* Prompt *
Set down a true copy of the data, with all pictures left out.

[Shape outline coordinates]
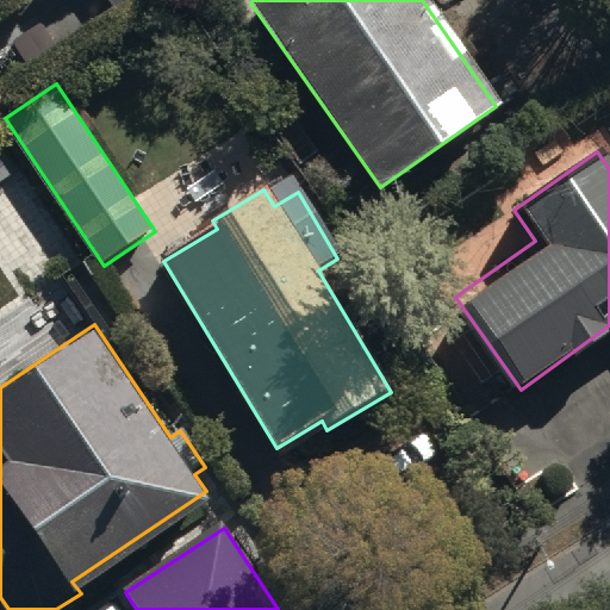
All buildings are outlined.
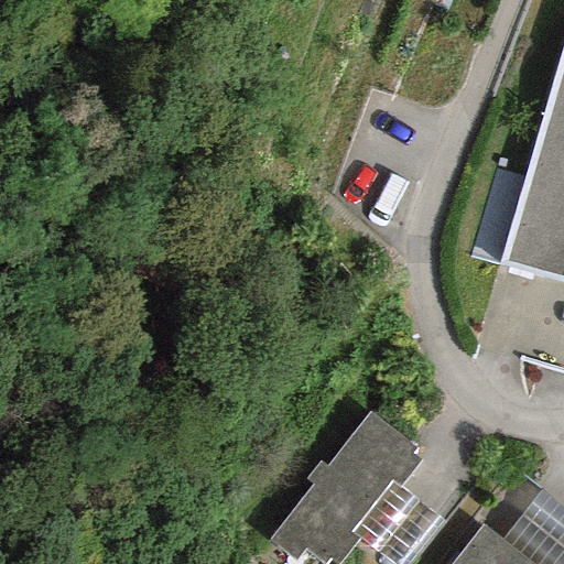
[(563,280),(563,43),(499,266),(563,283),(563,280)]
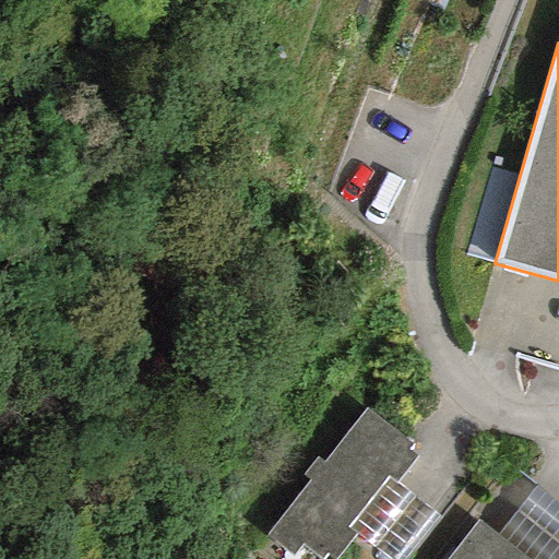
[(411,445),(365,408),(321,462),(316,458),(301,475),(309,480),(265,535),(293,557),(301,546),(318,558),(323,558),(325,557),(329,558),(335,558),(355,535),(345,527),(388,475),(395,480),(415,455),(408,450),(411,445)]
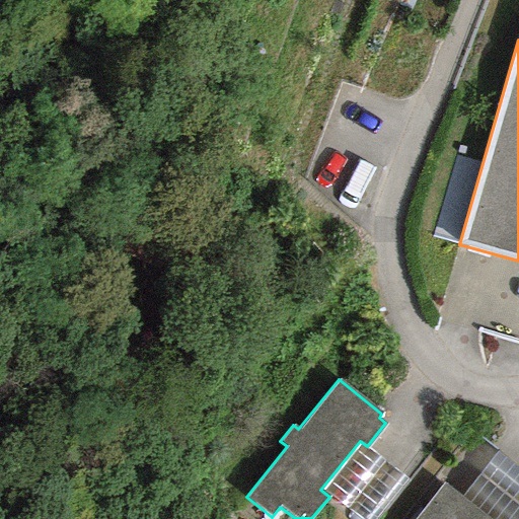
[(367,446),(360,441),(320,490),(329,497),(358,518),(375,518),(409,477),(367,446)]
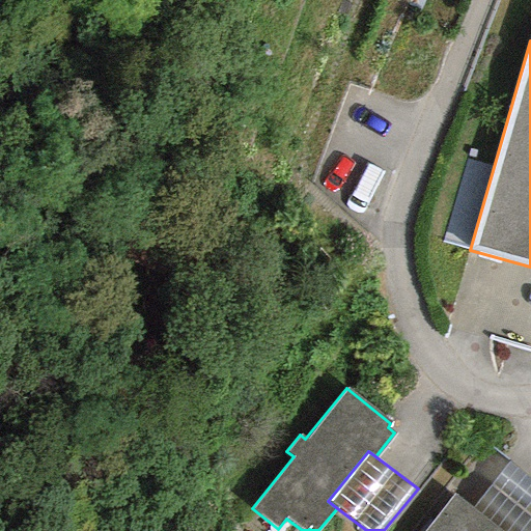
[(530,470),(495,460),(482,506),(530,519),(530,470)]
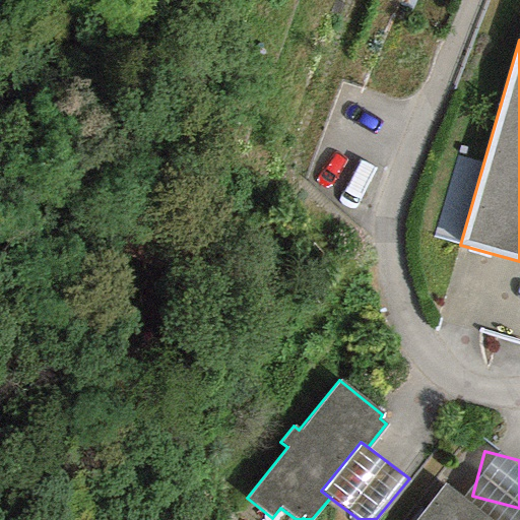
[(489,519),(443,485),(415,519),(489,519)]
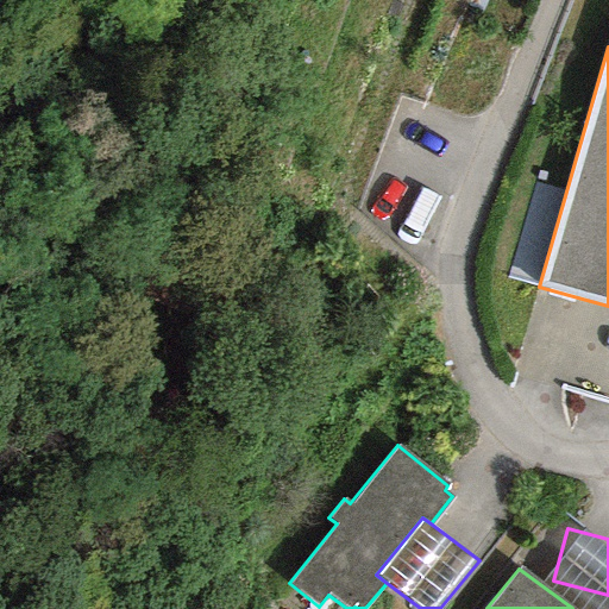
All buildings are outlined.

* Response to this exercise *
All buildings are outlined.
[(563,280),(563,43),(499,266),(563,283),(563,280)]
[(411,445),(365,408),(321,462),(316,458),(301,475),(309,480),(265,535),(293,557),(301,546),(318,558),(323,558),(325,557),(329,558),(335,558),(355,535),(345,527),(388,475),(395,480),(415,455),(408,450),(411,445)]
[(367,446),(360,441),(320,490),(329,497),(358,518),(375,518),(409,477),(367,446)]
[(530,470),(495,460),(482,506),(530,519),(530,470)]
[(489,519),(443,485),(415,519),(489,519)]
All buildings are outlined.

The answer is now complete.